#### WHAT TO PRODUCE:
Lines to return, exactly: from the line with "(492, 88) = (223, 140): turquoise" to the line with "(532, 417) = (667, 178): brown" in the entries below, both included.

#### TASK INPUT:
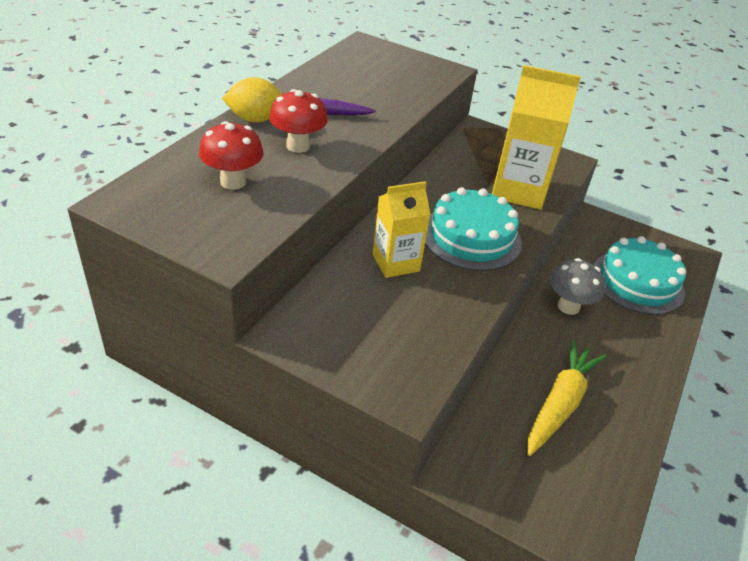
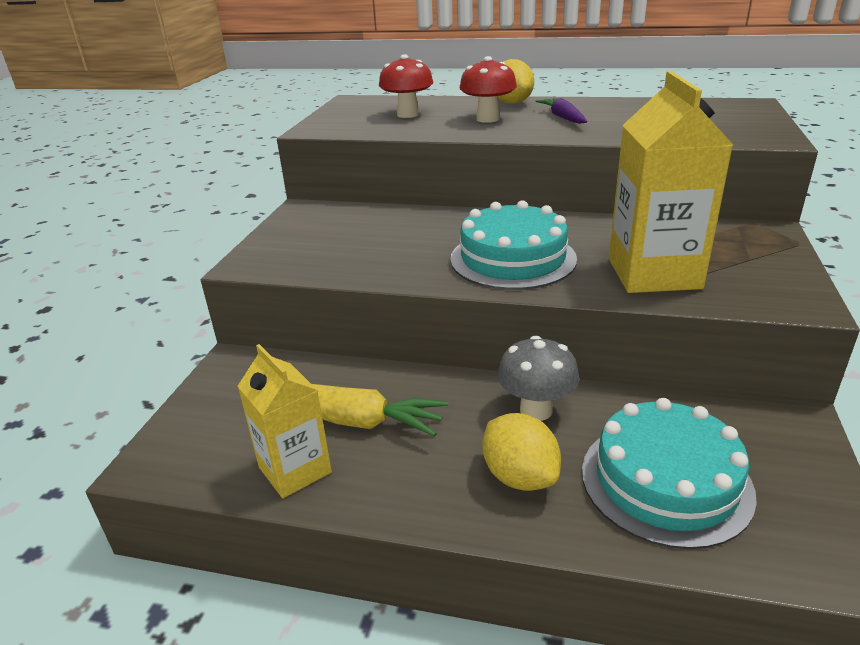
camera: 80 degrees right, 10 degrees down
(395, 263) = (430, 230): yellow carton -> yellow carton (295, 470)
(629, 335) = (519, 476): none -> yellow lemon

---

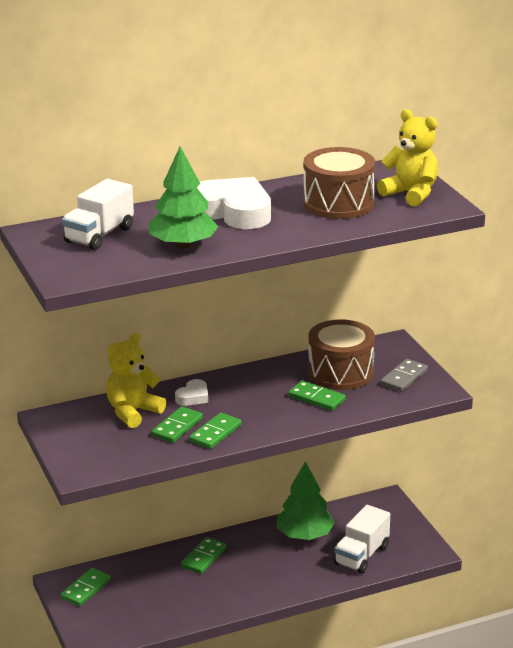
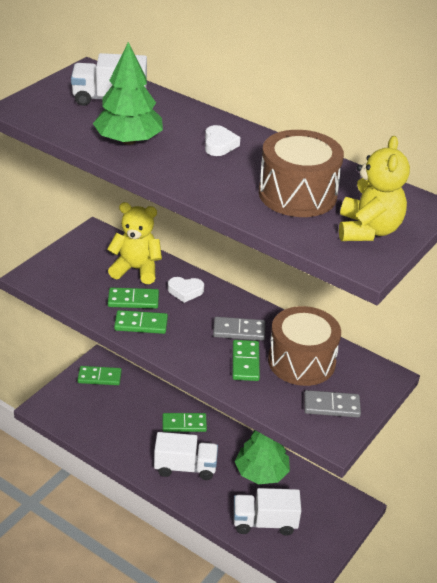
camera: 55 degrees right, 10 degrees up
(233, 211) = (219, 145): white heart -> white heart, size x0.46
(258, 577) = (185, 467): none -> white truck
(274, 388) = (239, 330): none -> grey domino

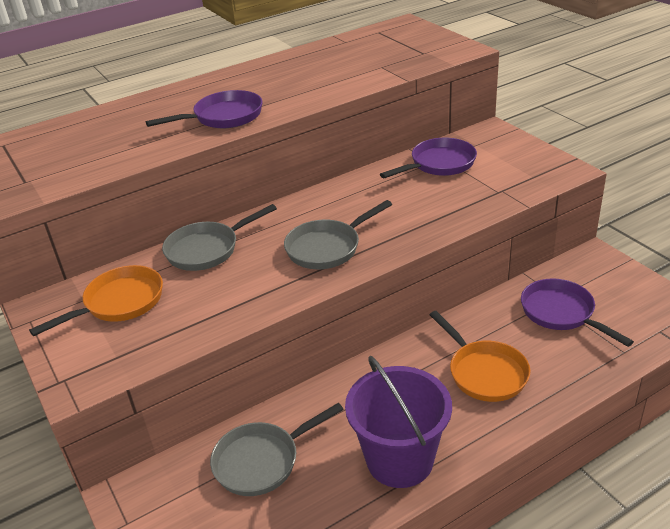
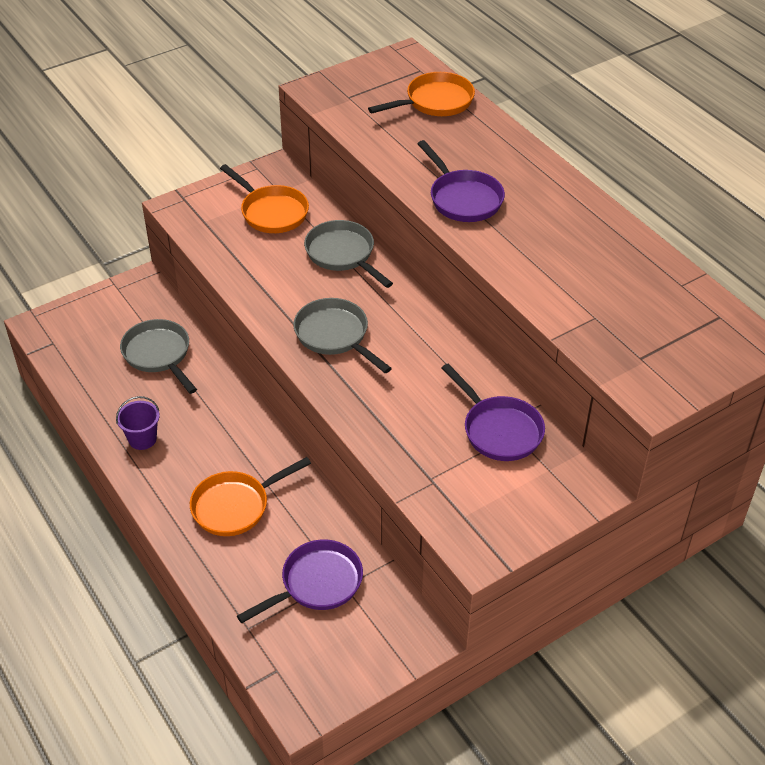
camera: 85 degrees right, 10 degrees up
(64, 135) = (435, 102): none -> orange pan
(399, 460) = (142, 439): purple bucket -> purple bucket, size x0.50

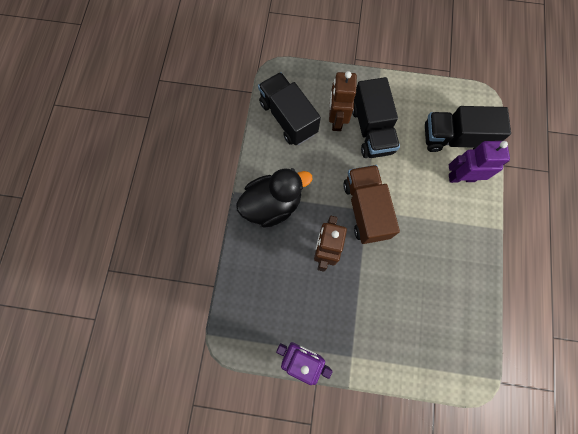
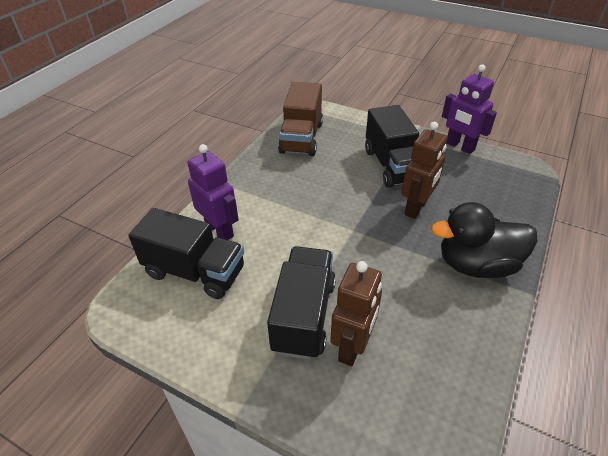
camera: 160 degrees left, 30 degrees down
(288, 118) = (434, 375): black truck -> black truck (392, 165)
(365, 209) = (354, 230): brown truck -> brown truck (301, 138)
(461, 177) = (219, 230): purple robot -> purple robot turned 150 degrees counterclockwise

--

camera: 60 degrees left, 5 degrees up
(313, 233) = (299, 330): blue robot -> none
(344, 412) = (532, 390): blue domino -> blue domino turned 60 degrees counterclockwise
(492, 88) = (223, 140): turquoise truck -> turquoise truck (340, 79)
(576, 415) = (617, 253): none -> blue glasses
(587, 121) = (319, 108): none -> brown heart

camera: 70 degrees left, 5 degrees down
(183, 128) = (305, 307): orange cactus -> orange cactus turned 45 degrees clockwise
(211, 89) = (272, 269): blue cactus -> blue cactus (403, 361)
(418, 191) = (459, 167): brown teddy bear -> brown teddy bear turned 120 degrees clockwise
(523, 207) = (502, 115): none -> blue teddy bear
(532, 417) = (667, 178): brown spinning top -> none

#### TASK SOLUTION:
(492, 88) = (223, 140): turquoise truck -> turquoise truck (340, 79)
(576, 415) = (617, 253): none -> blue glasses
(587, 121) = (319, 108): none -> brown heart

camera: 70 degrees left, 5 degrees down
(183, 128) = (305, 307): orange cactus -> orange cactus turned 45 degrees clockwise
(211, 89) = (272, 269): blue cactus -> blue cactus (403, 361)
(418, 191) = (459, 167): brown teddy bear -> brown teddy bear turned 120 degrees clockwise
(523, 207) = (502, 115): none -> blue teddy bear
(532, 417) = (667, 178): brown spinning top -> none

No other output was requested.